*GOAL OF THE EXERCISE*. Without the pictures, can you quote each line below exactly?

*SUPPLIED MATERIAL*.
::::
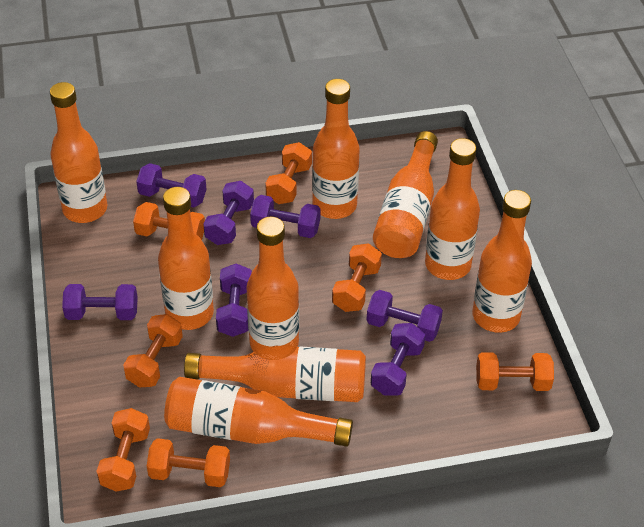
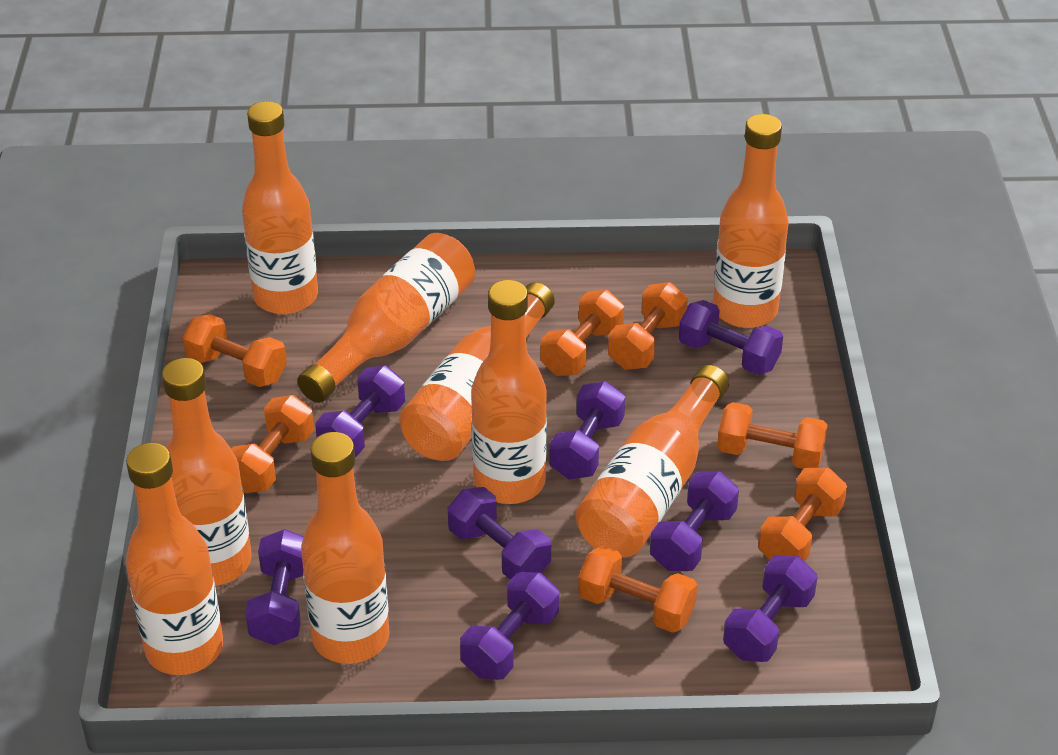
purple dumbbell: 7 -> 8

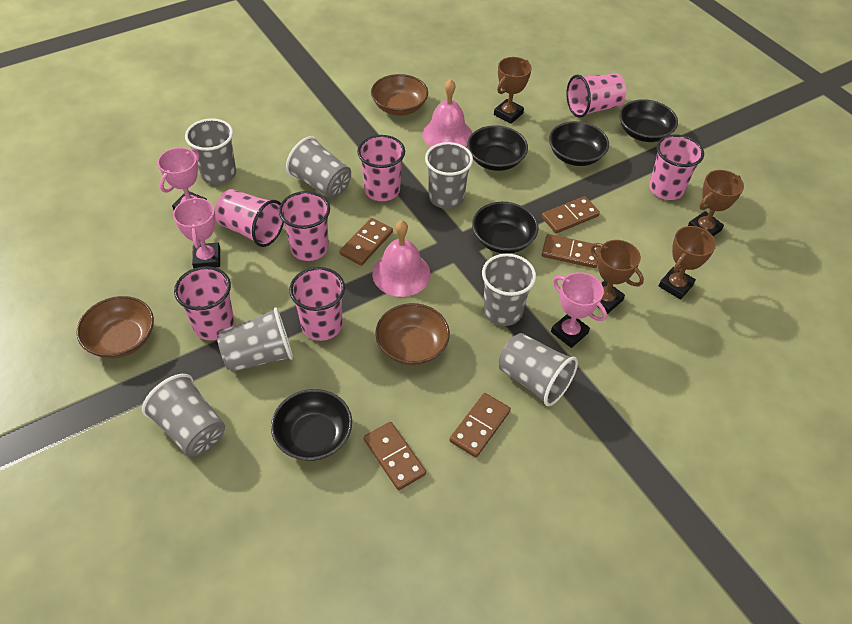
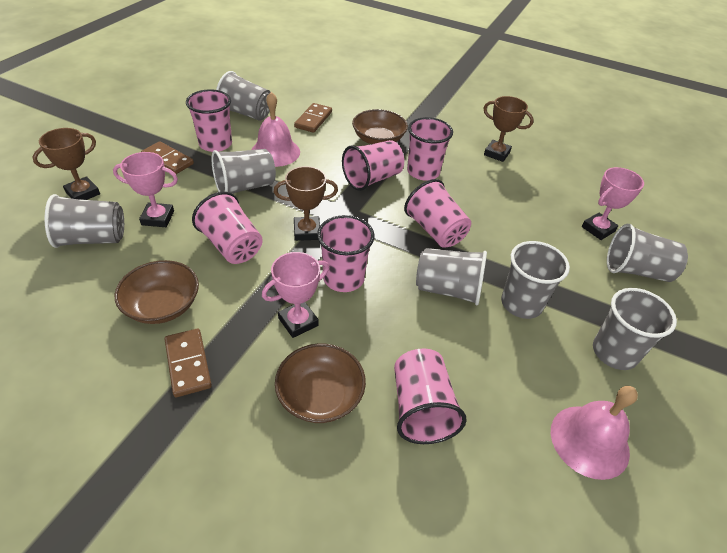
black bowl: 5 -> 0
brown domino: 5 -> 3
brown trophy: 4 -> 3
::::
*THE ANSWER*.
purple dumbbell: 7 -> 8

black bowl: 5 -> 0
brown domino: 5 -> 3
brown trophy: 4 -> 3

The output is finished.